■ **EXCERPTED DATA**
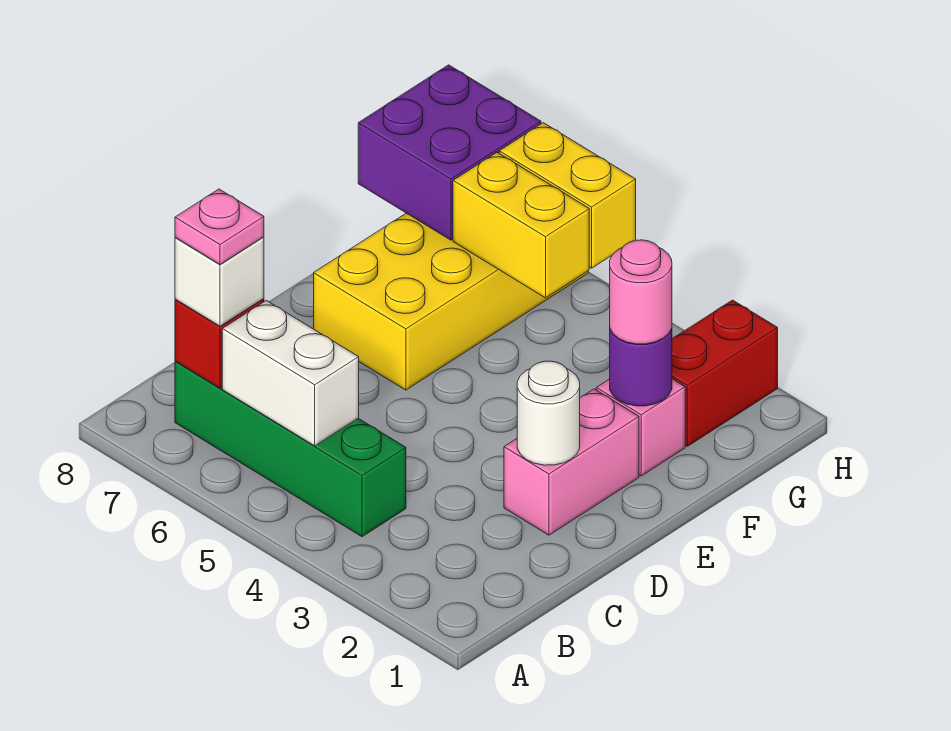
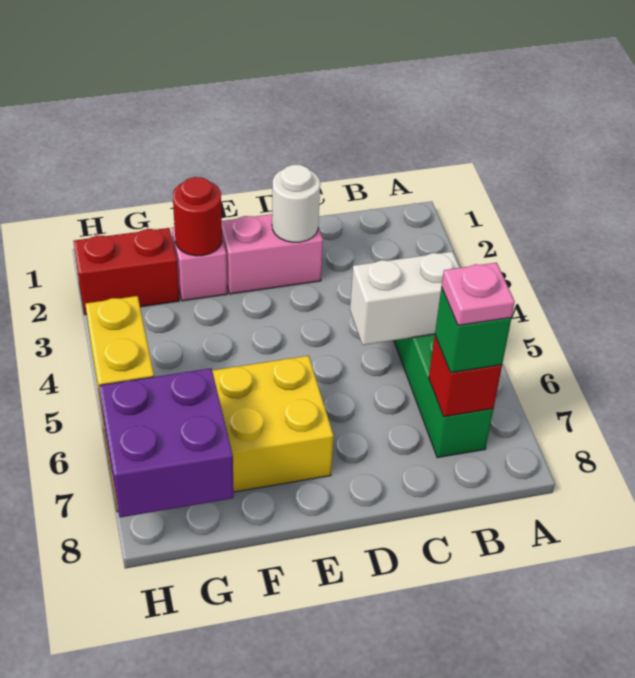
white brick B5:B6 level 2 -> white brick B5:C5 level 2
white brick B7 level 3 -> green brick B7 level 3
purple round brick F2 level 2 -> red round brick F2 level 2
pink round brick F2 level 3 -> none
yellow brick G5:G6 level 2 -> none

■ **WORK TO BE COMPLETED**
Exactly the lines from the one containing "white brick B7" to the final line of the entries must be restated, and no others.

■ **ANSWER BOX**
white brick B7 level 3 -> green brick B7 level 3
purple round brick F2 level 2 -> red round brick F2 level 2
pink round brick F2 level 3 -> none
yellow brick G5:G6 level 2 -> none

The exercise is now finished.